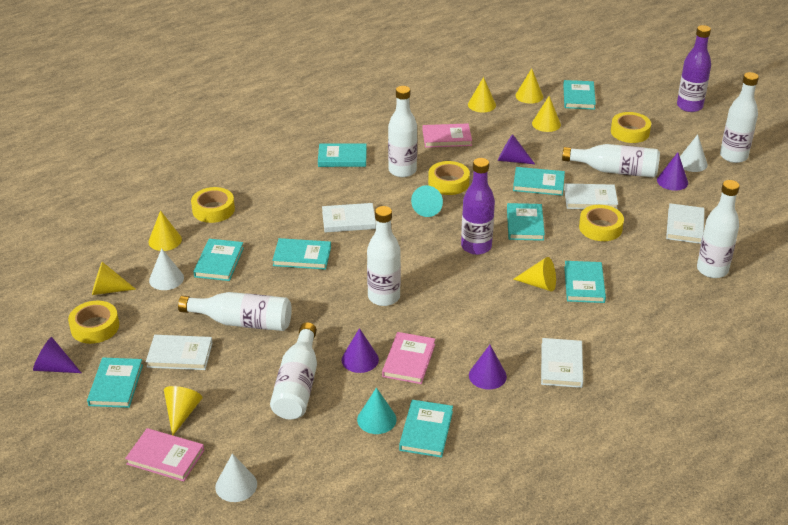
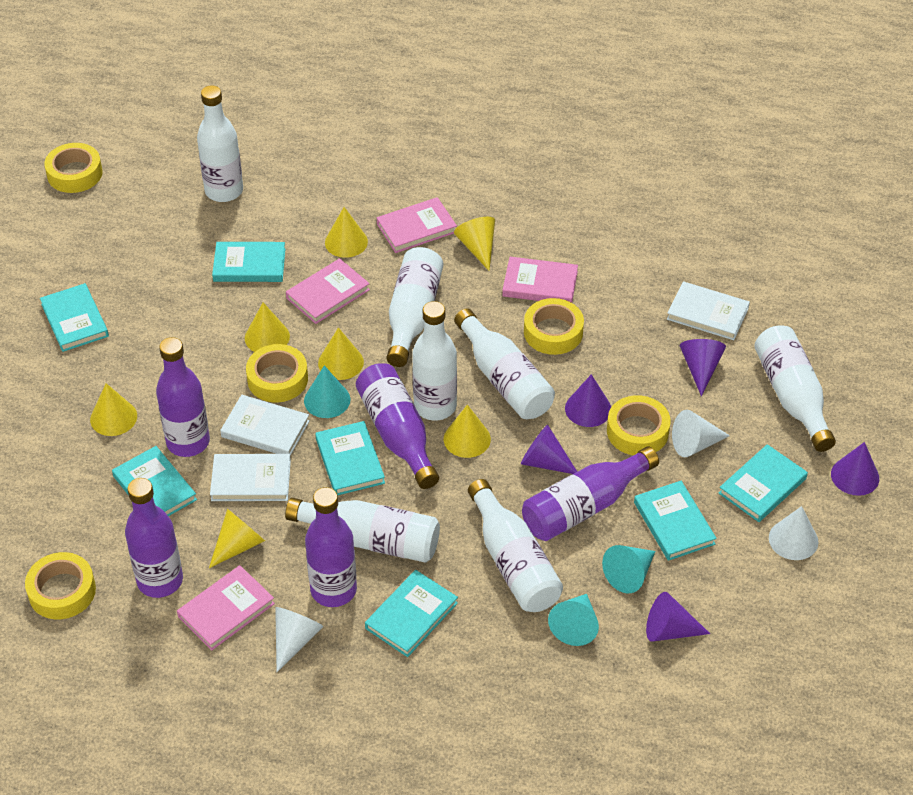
pink book: 3 -> 4
purple bottle: 2 -> 5
turquoise book: 9 -> 7
turquoise cone: 2 -> 3
white book: 5 -> 3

——————————

**GOAL OF THE EXERCISE:** No picture belongs in the answer; the rest of the records must be repeated exactly.

**RESPONSE:**
pink book: 3 -> 4
purple bottle: 2 -> 5
turquoise book: 9 -> 7
turquoise cone: 2 -> 3
white book: 5 -> 3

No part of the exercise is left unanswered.